Data items
>>

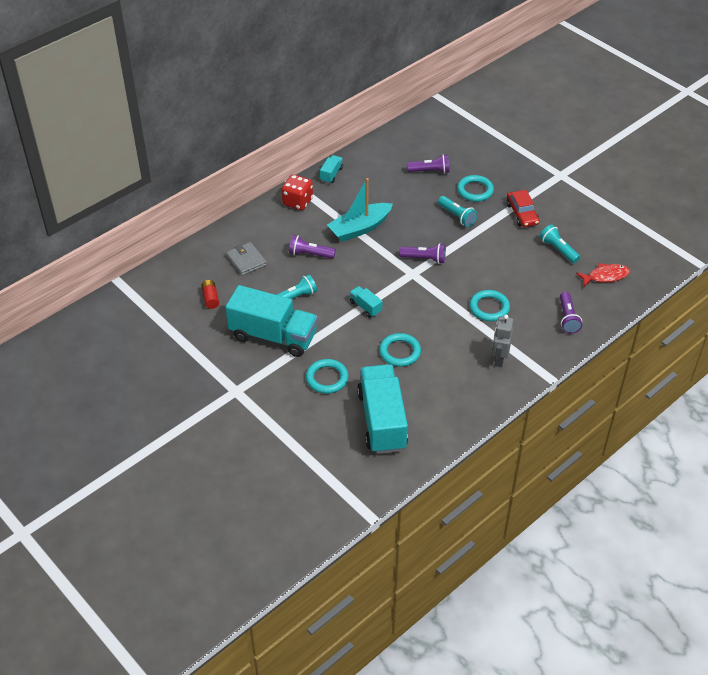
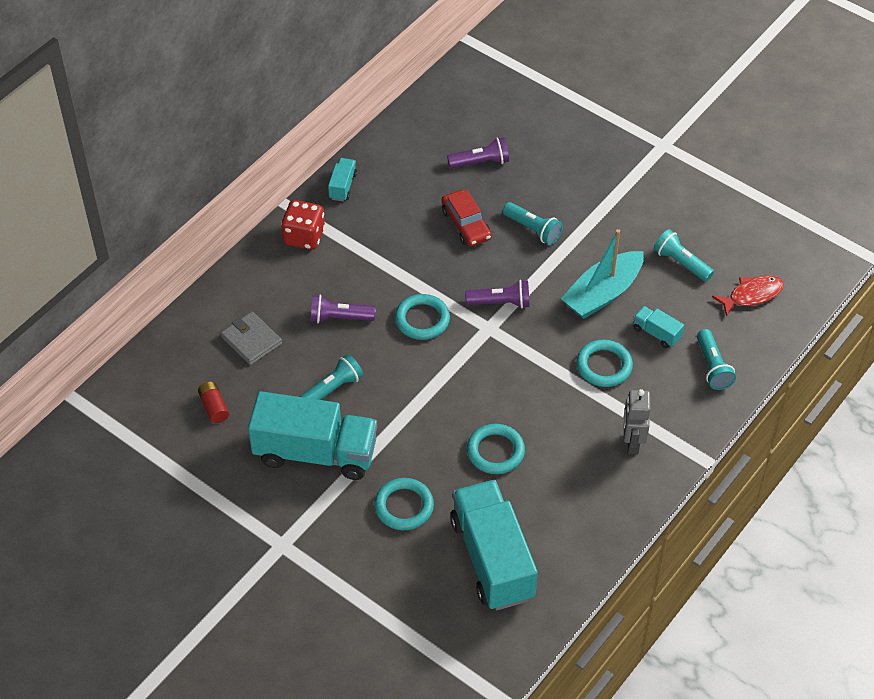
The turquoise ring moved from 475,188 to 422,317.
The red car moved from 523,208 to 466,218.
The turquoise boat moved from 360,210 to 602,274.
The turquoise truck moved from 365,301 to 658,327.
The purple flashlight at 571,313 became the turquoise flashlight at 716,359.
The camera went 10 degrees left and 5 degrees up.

<<

What to do. Look over the entries for "moved", then copy every line that includes that string.

Expected answer.
The turquoise ring moved from 475,188 to 422,317.
The red car moved from 523,208 to 466,218.
The turquoise boat moved from 360,210 to 602,274.
The turquoise truck moved from 365,301 to 658,327.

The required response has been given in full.